__THE DATA__
.....

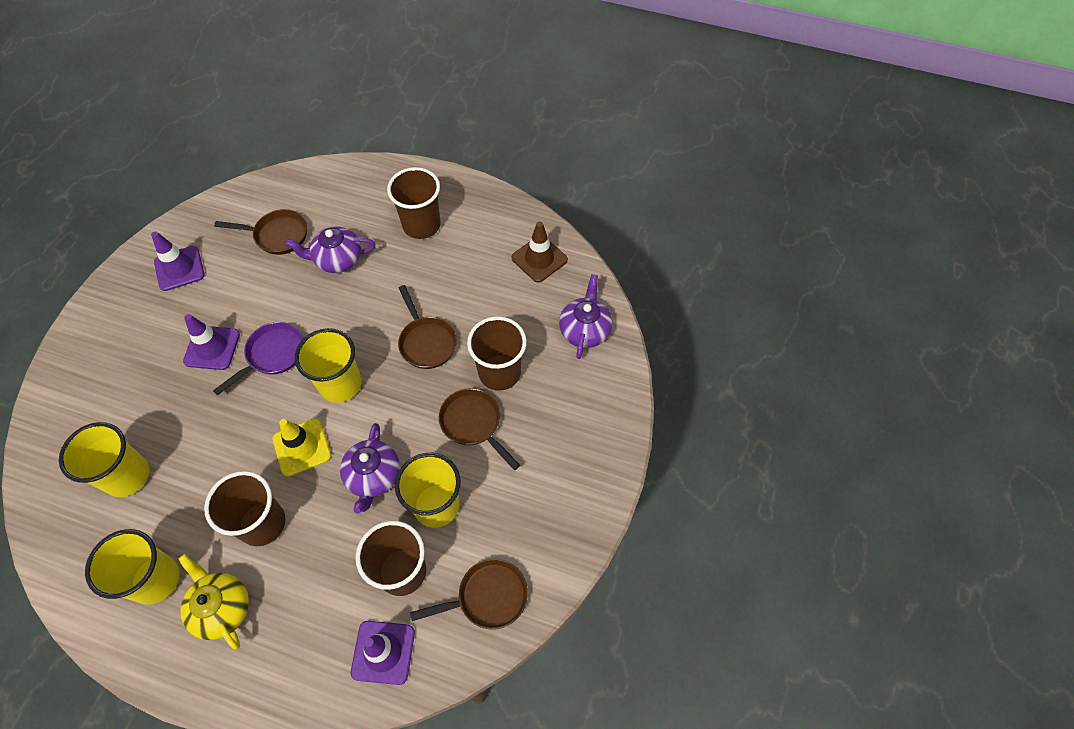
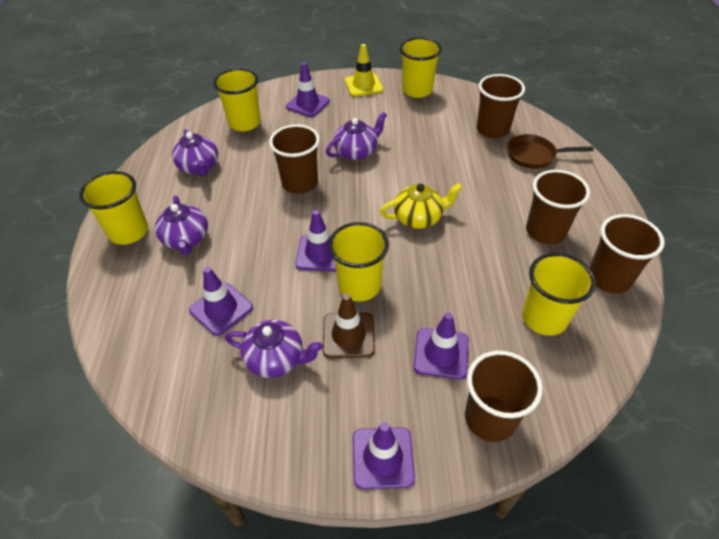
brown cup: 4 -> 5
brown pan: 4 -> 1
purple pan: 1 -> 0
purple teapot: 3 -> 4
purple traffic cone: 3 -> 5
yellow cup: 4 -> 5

.....

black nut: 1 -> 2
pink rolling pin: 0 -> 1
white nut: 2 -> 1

.....

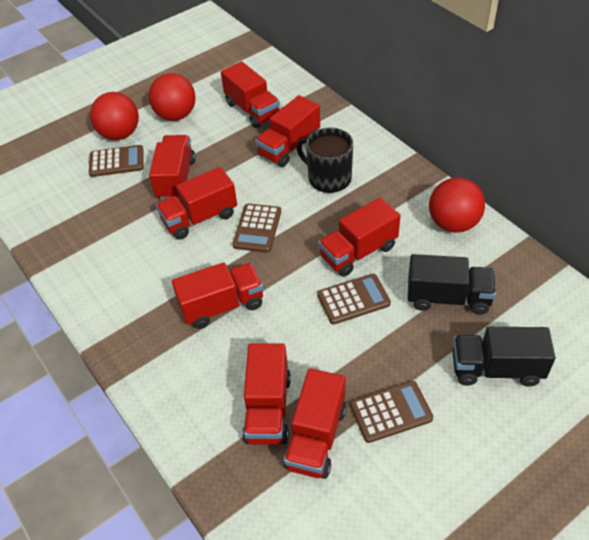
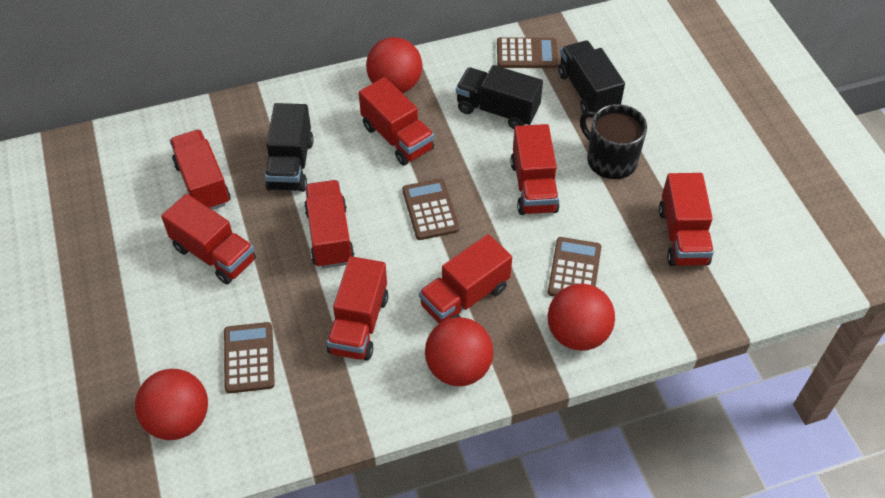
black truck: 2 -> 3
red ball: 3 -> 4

.....

__DIRECTIONS FOR THIS TASK__
Reproduce verbatim only the segment of the listing bounded by the line containing "brown cup: 4 -> 5" and the line containing "yellow cup: 4 -> 5", with both boundary lines included.

__OUTPUT__
brown cup: 4 -> 5
brown pan: 4 -> 1
purple pan: 1 -> 0
purple teapot: 3 -> 4
purple traffic cone: 3 -> 5
yellow cup: 4 -> 5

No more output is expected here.